▶ Your goal: Find the line that contains "SOIL2: none -> HW-390" in the records below, then repeat exactly that line and each one after it, leaving pictures out.

Source data:
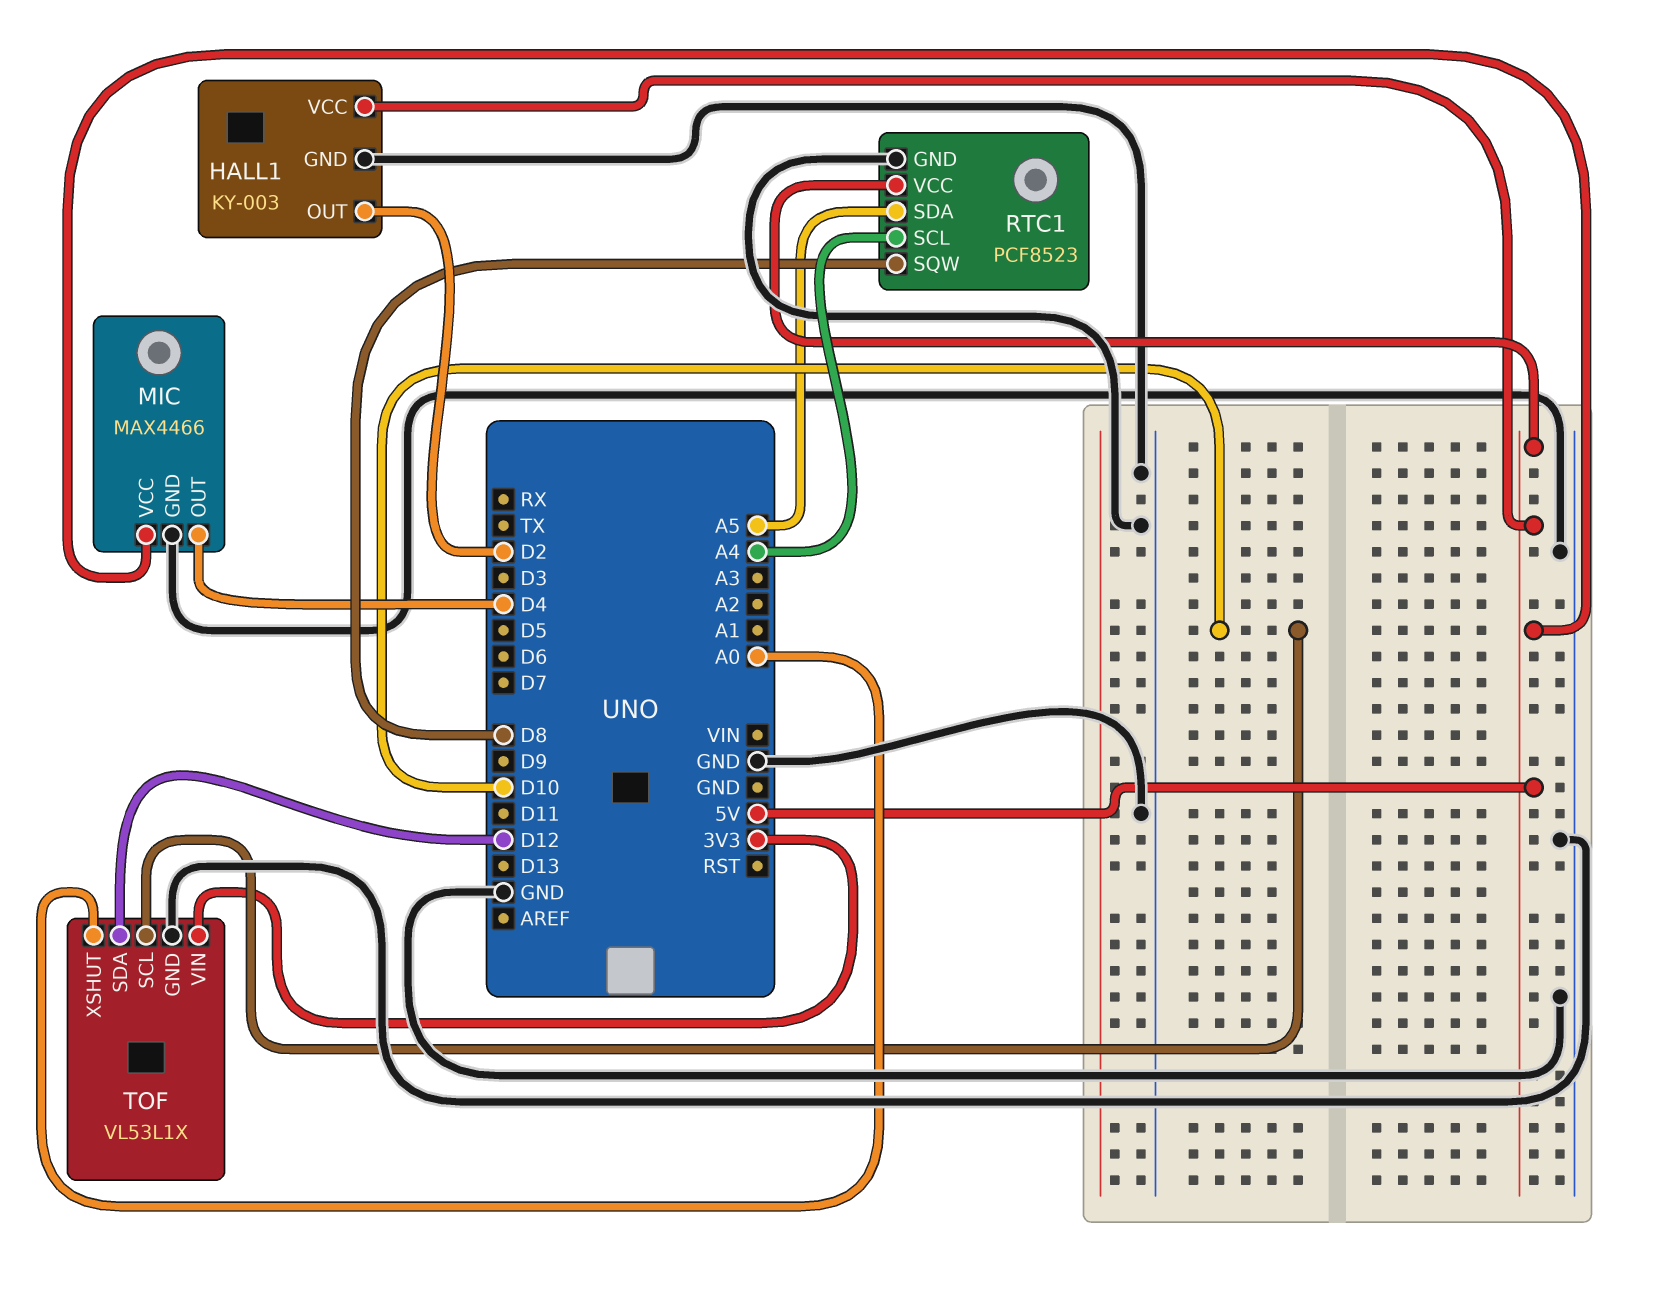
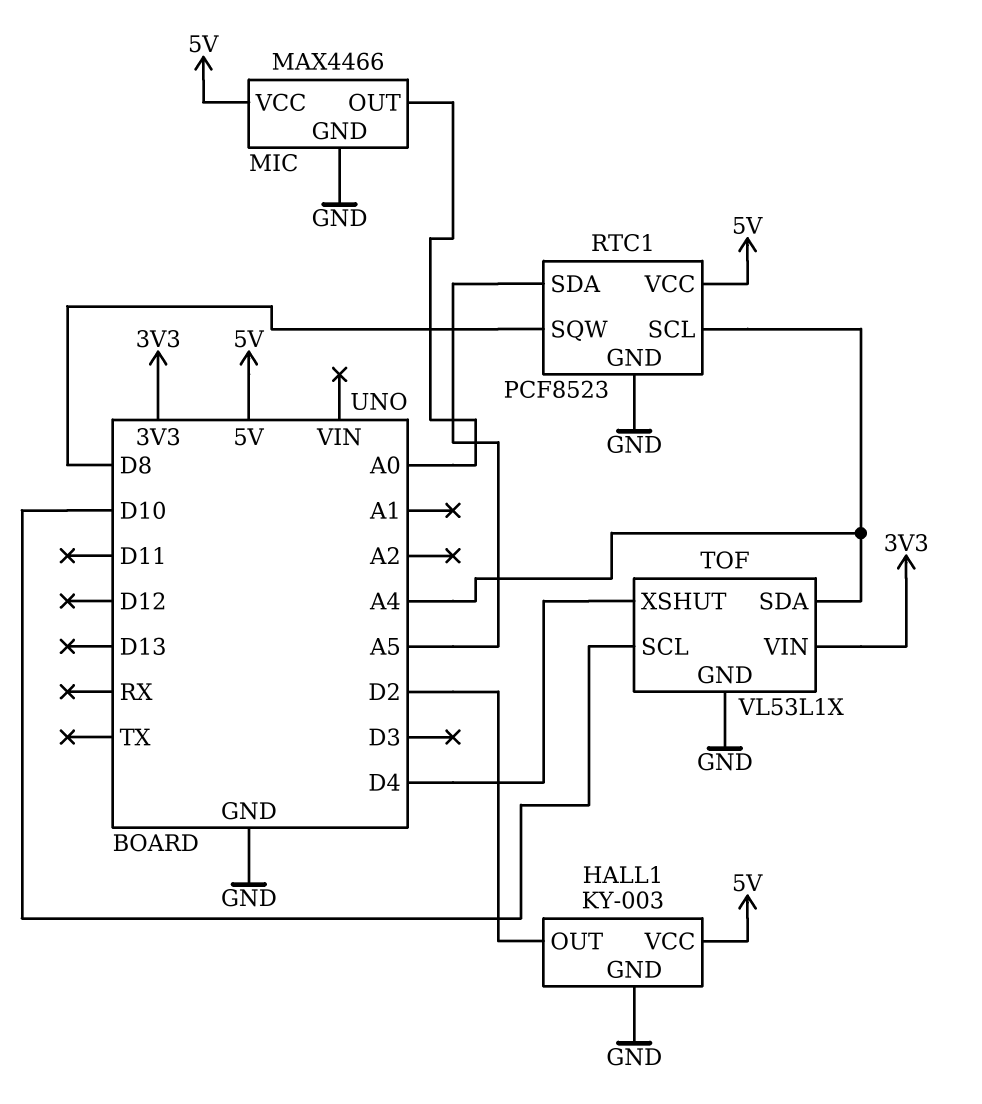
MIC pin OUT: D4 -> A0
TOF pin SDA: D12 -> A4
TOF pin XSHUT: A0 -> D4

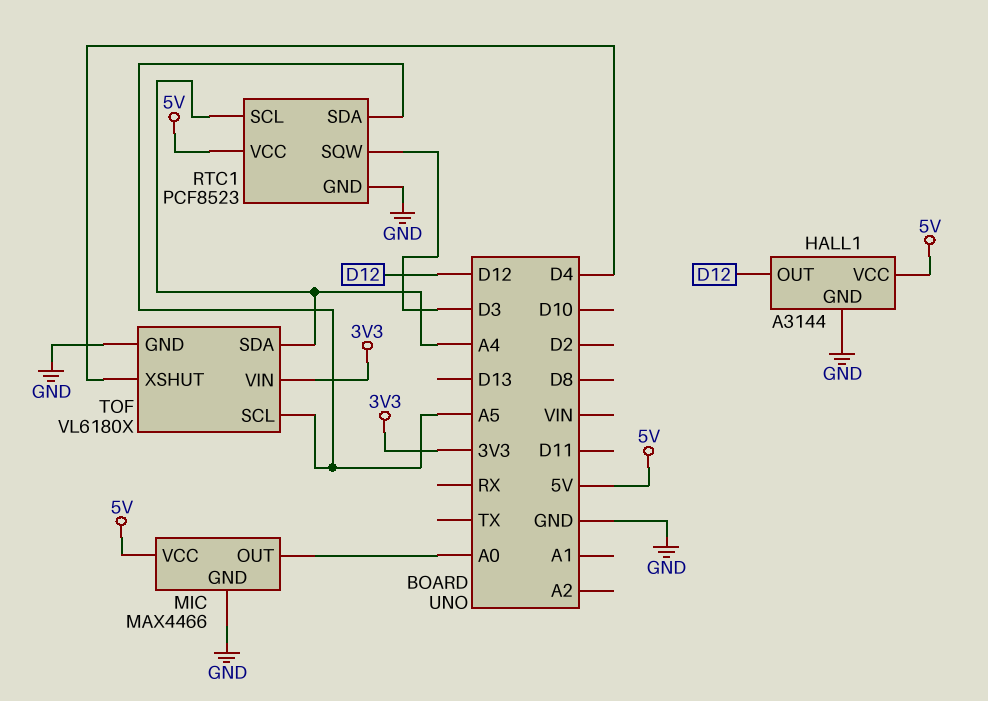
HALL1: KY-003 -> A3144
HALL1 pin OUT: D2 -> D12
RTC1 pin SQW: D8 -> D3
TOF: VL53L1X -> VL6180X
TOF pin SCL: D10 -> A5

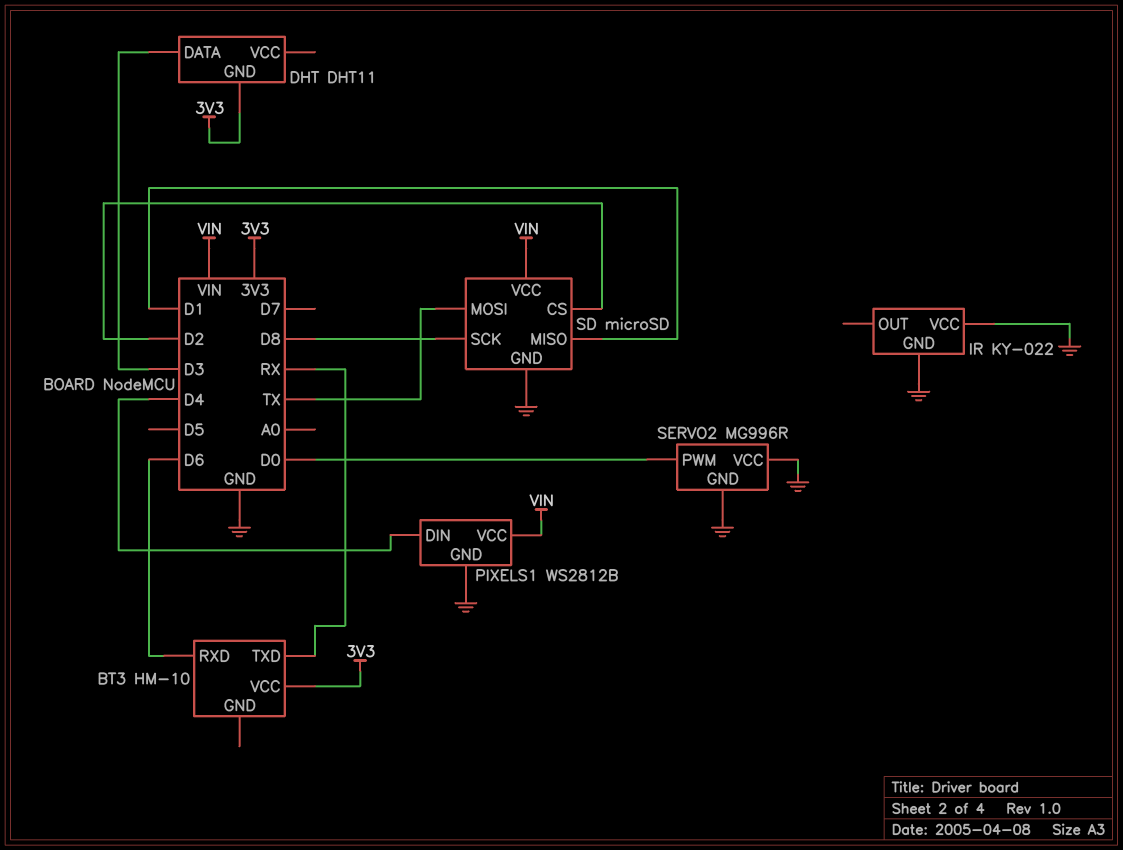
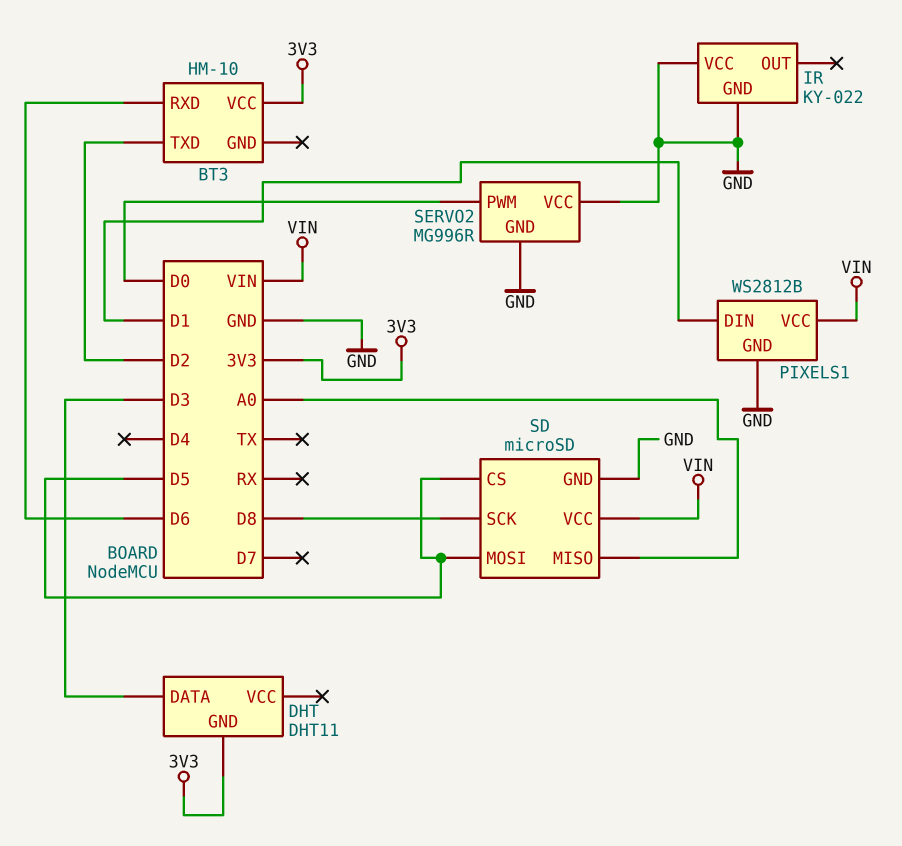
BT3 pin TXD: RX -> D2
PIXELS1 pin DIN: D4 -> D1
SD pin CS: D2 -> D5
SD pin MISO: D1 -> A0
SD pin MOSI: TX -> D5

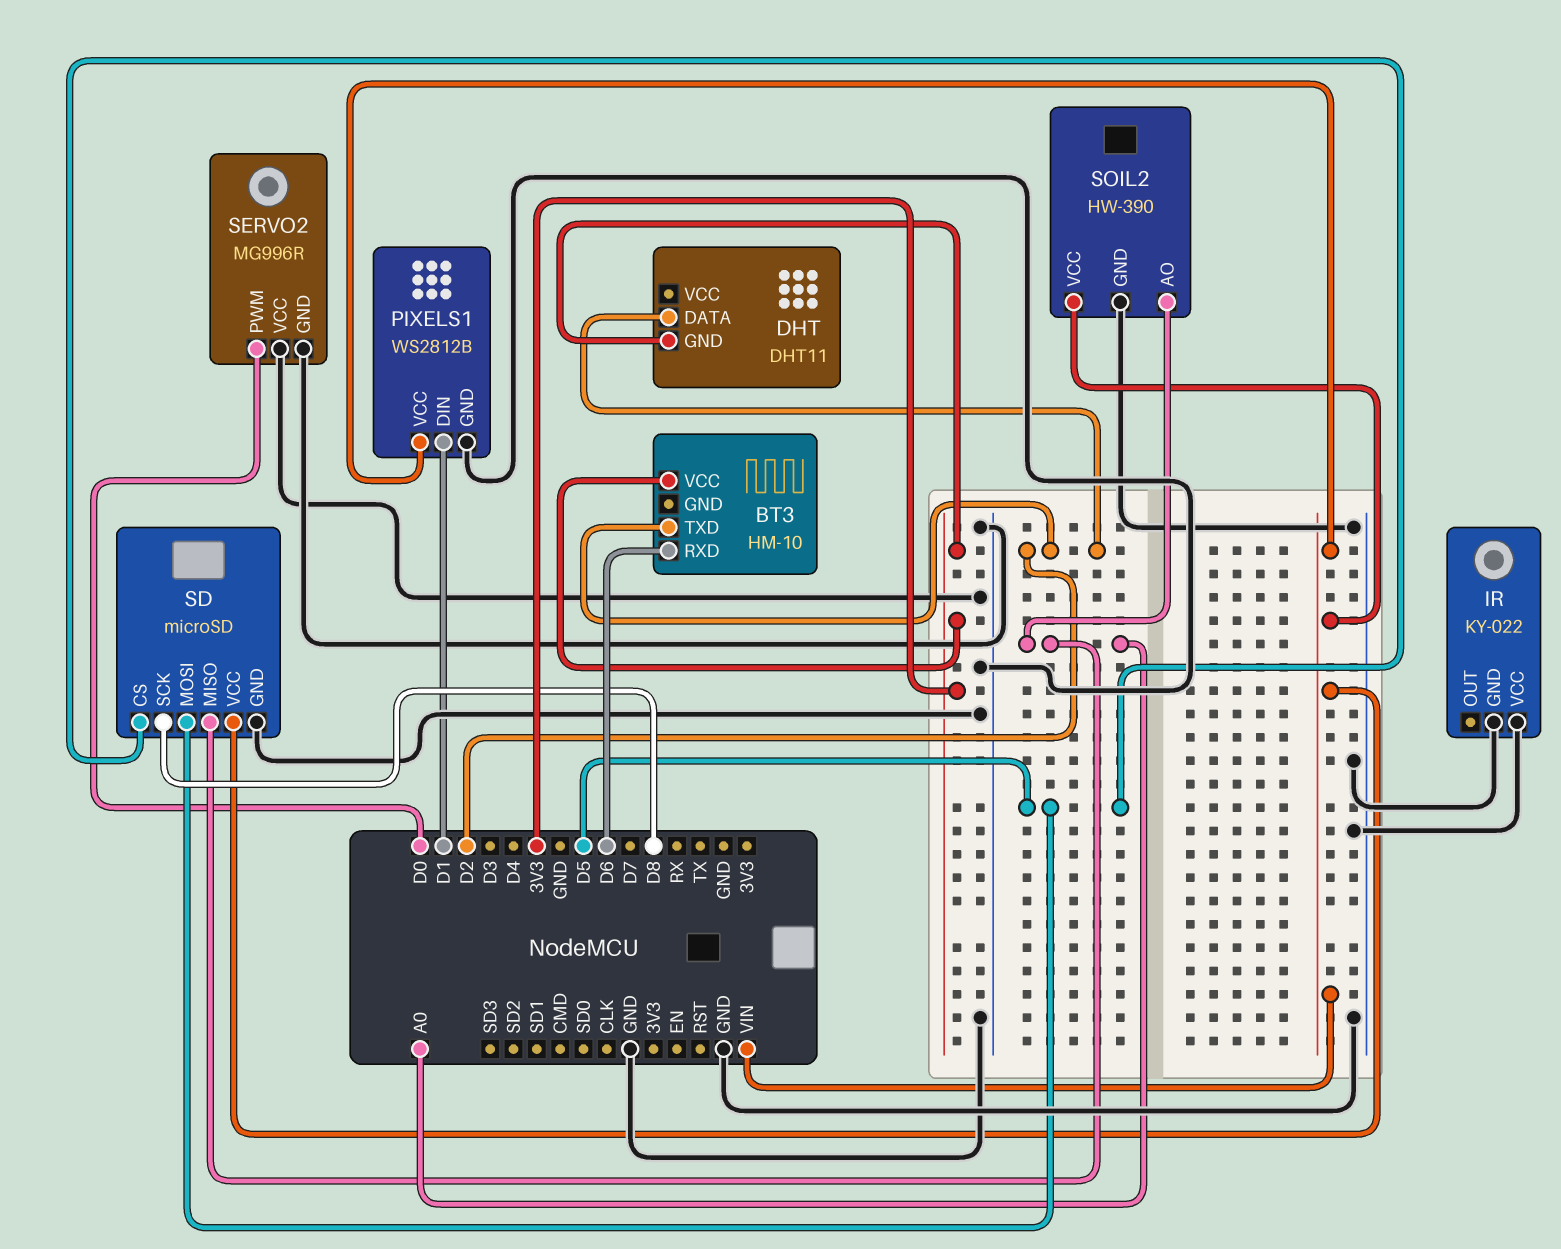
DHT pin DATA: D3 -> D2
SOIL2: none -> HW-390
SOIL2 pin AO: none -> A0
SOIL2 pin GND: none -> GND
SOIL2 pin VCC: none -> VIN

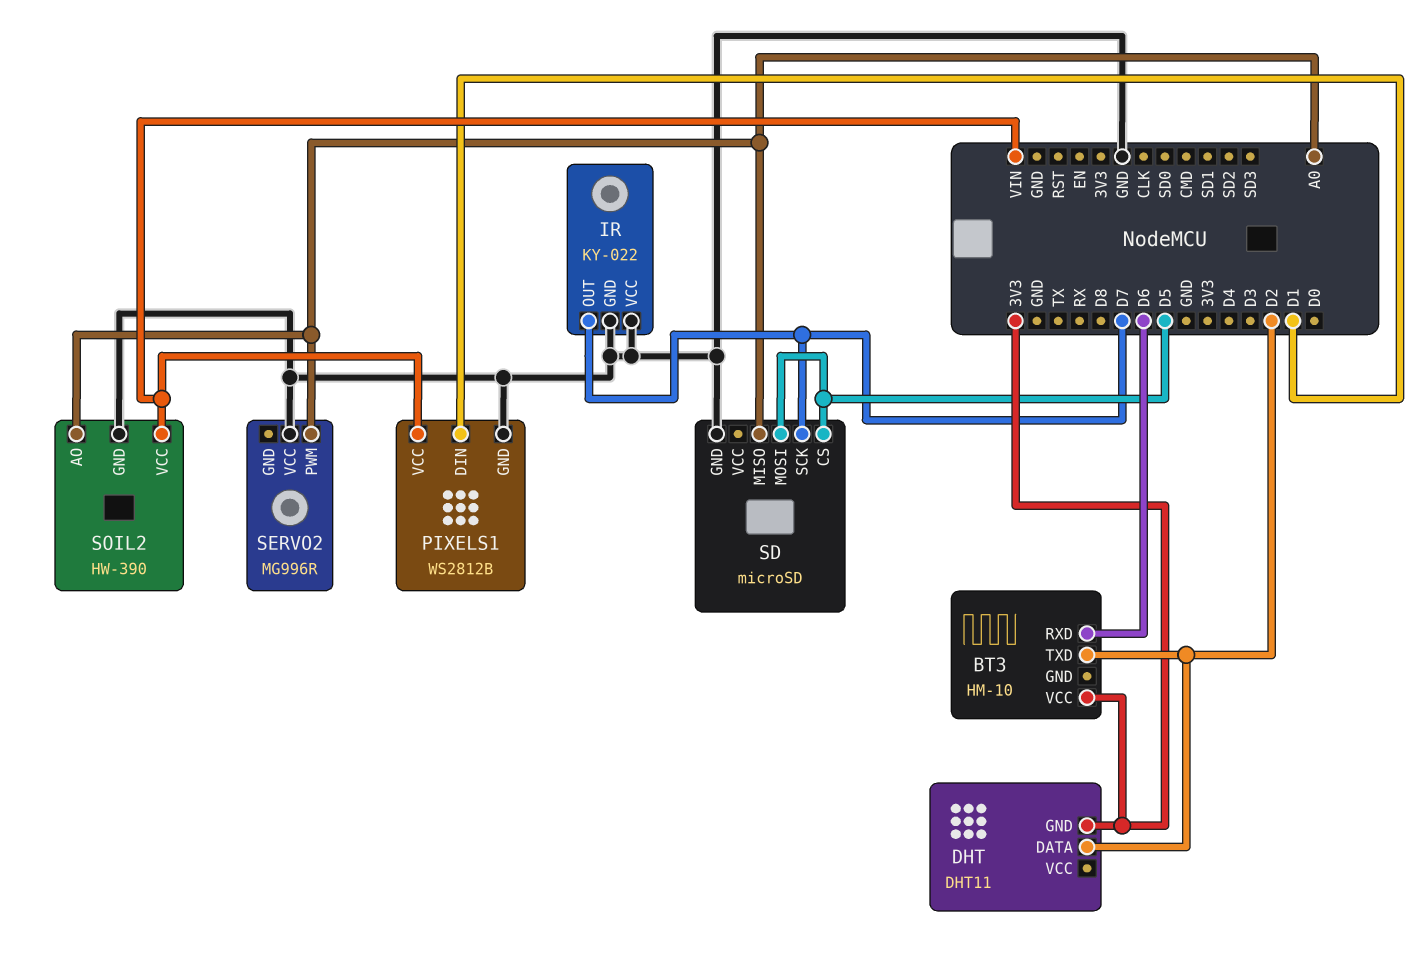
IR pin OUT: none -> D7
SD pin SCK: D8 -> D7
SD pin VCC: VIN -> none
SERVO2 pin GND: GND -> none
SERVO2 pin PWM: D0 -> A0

▶ Answer to the exercise:
SOIL2: none -> HW-390
SOIL2 pin AO: none -> A0
SOIL2 pin GND: none -> GND
SOIL2 pin VCC: none -> VIN

IR pin OUT: none -> D7
SD pin SCK: D8 -> D7
SD pin VCC: VIN -> none
SERVO2 pin GND: GND -> none
SERVO2 pin PWM: D0 -> A0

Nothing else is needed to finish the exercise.